## Problem description
In the material below, the line holding "camera: 10 degrees right, 15 degrees down" and every line after it should be reproduced exactly, please, with pictures omitted.

## Given records
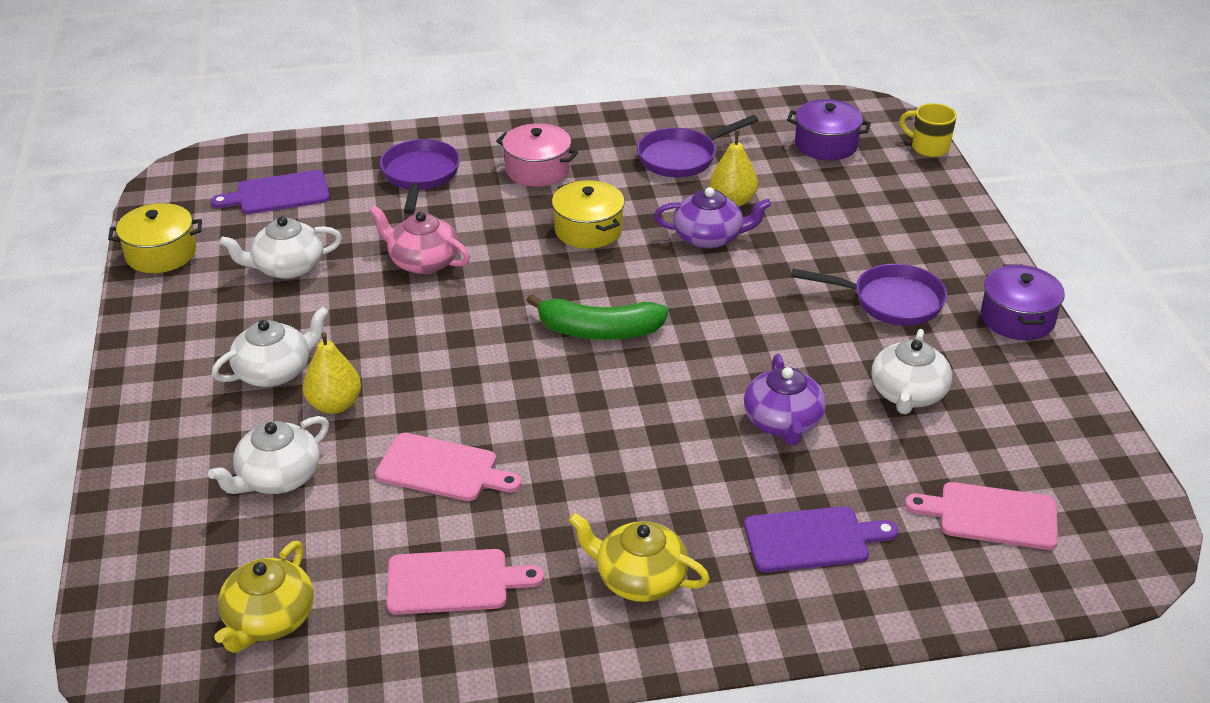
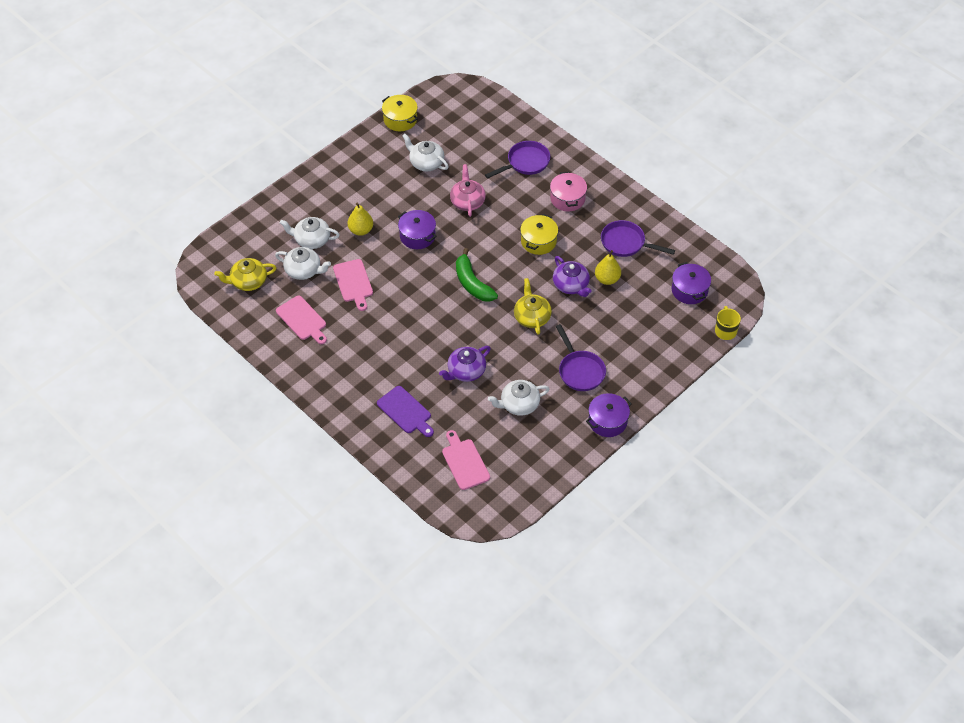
camera: 55 degrees right, 15 degrees up
(274, 371) = (363, 201): white teapot -> white teapot (303, 270)
(278, 194) = (470, 126): purple cutting board -> none
(428, 345) = (417, 236): none -> purple pot
(639, 579) = (345, 370): yellow teapot -> yellow teapot (532, 317)

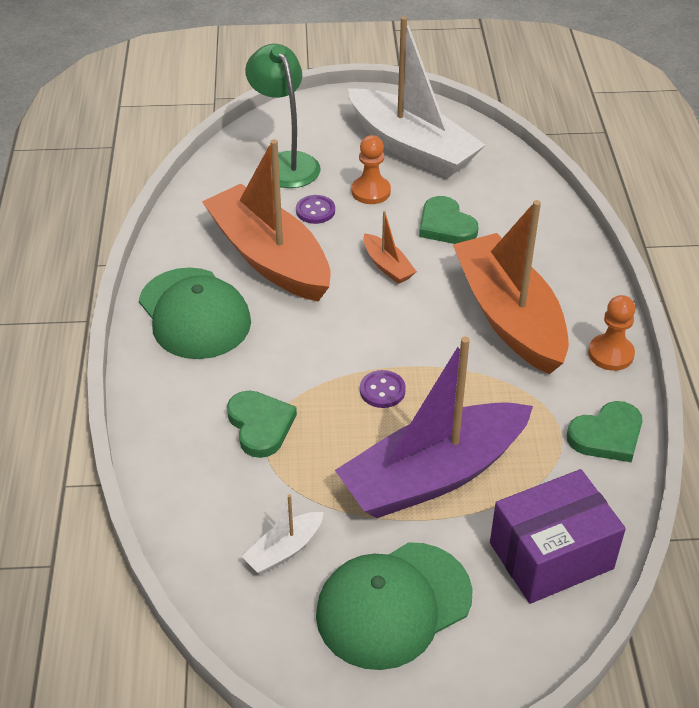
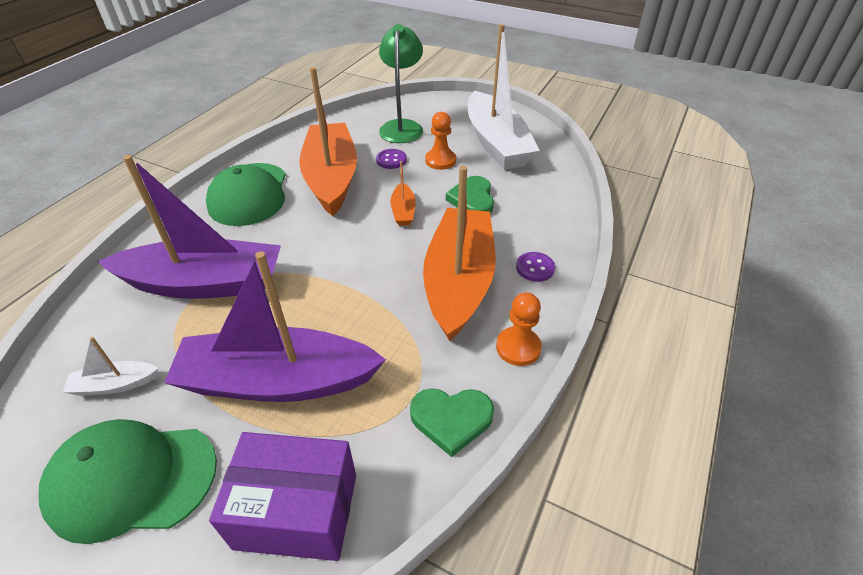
camera: 30 degrees right, 0 degrees up
(260, 425) = (205, 283): green heart -> purple boat
(382, 390) = (310, 296): purple button -> purple button (535, 268)

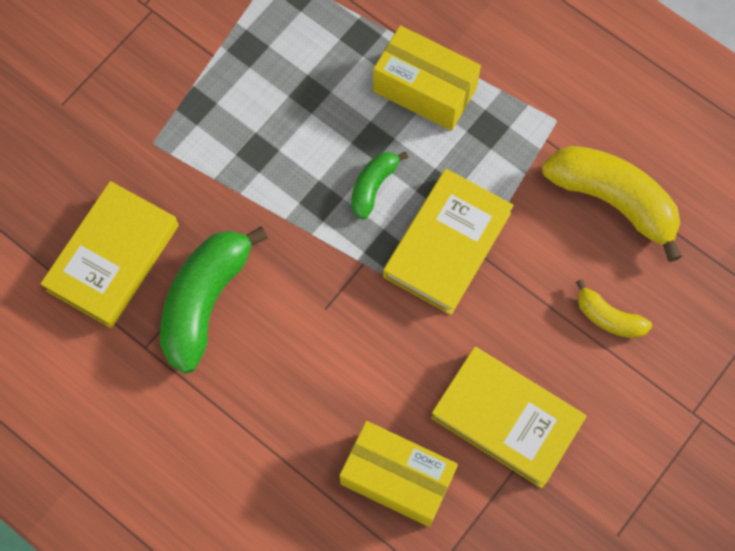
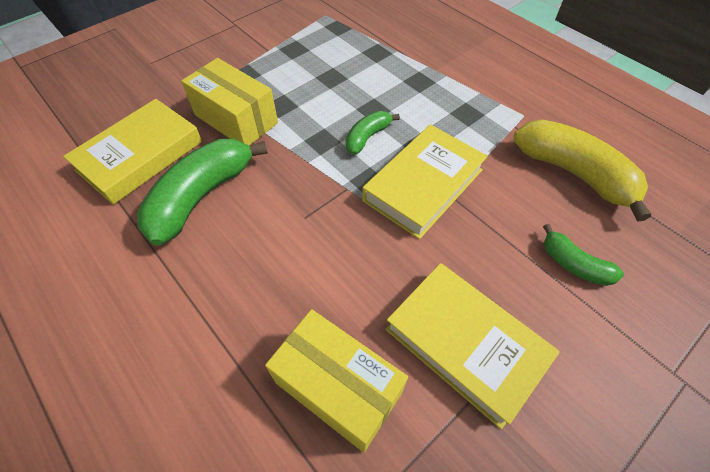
camera: 10 degrees right, 15 degrees down
(425, 89) = (420, 85): yellow box -> yellow box (236, 119)
(608, 317) = (574, 264): yellow banana -> green banana

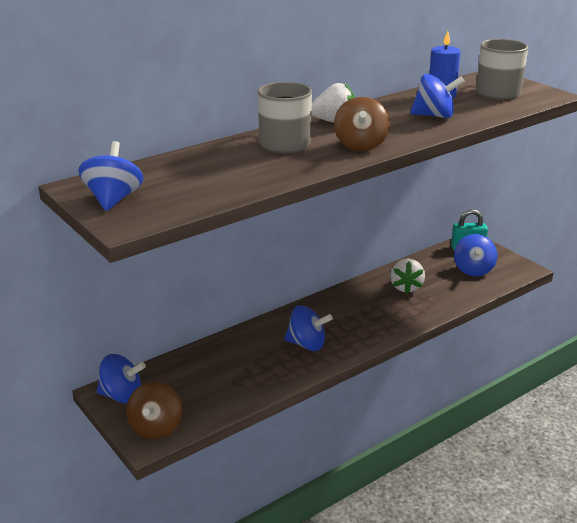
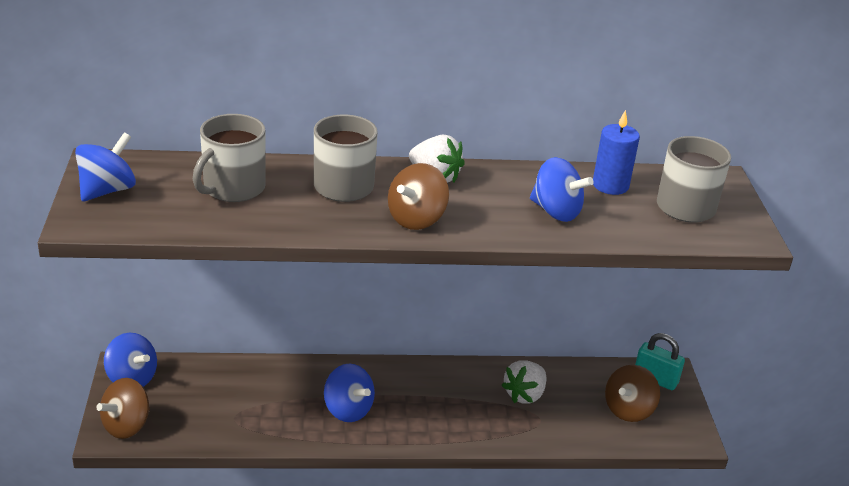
camera: 30 degrees right, 5 degrees up
(208, 168) = (233, 188): none -> grey mug
(473, 270) = (628, 410): blue spinning top -> brown spinning top

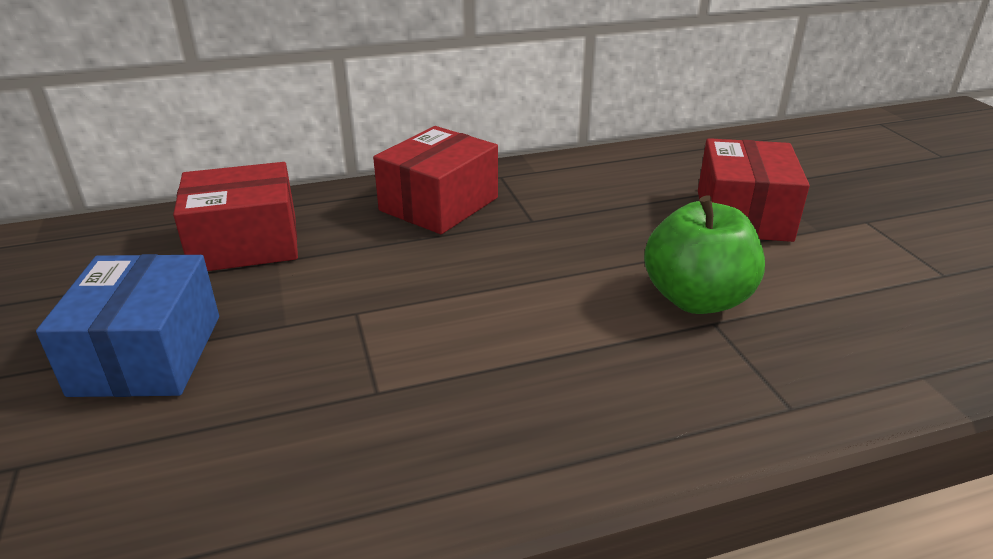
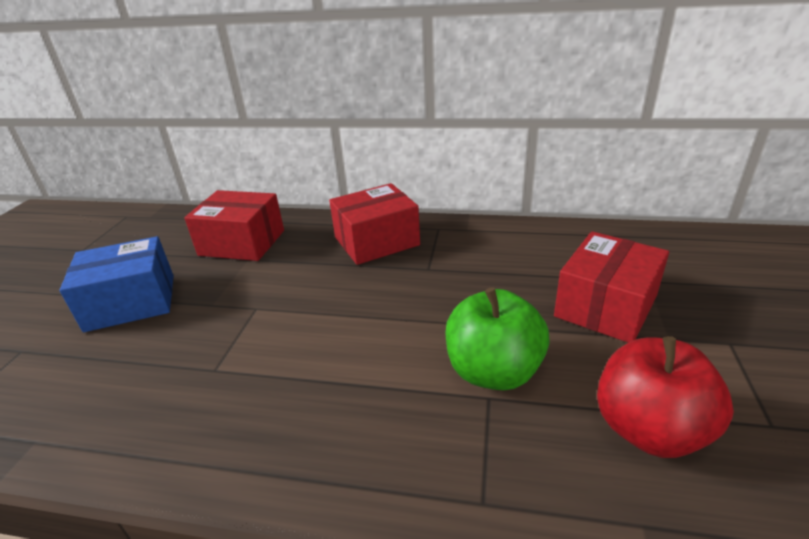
camera: 30 degrees right, 0 degrees up
(147, 354) = (131, 302): blue box -> blue box turned 45 degrees clockwise
(866, 305) = (649, 429): none -> red apple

## Exercise response
camera: 10 degrees right, 15 degrees down
(425, 89) = (420, 85): yellow box -> yellow box (236, 119)
(608, 317) = (574, 264): yellow banana -> green banana

camera: 30 degrees right, 5 degrees up
(208, 168) = (233, 188): none -> grey mug
(473, 270) = (628, 410): blue spinning top -> brown spinning top

camera: 30 degrees right, 0 degrees up
(147, 354) = (131, 302): blue box -> blue box turned 45 degrees clockwise
(866, 305) = (649, 429): none -> red apple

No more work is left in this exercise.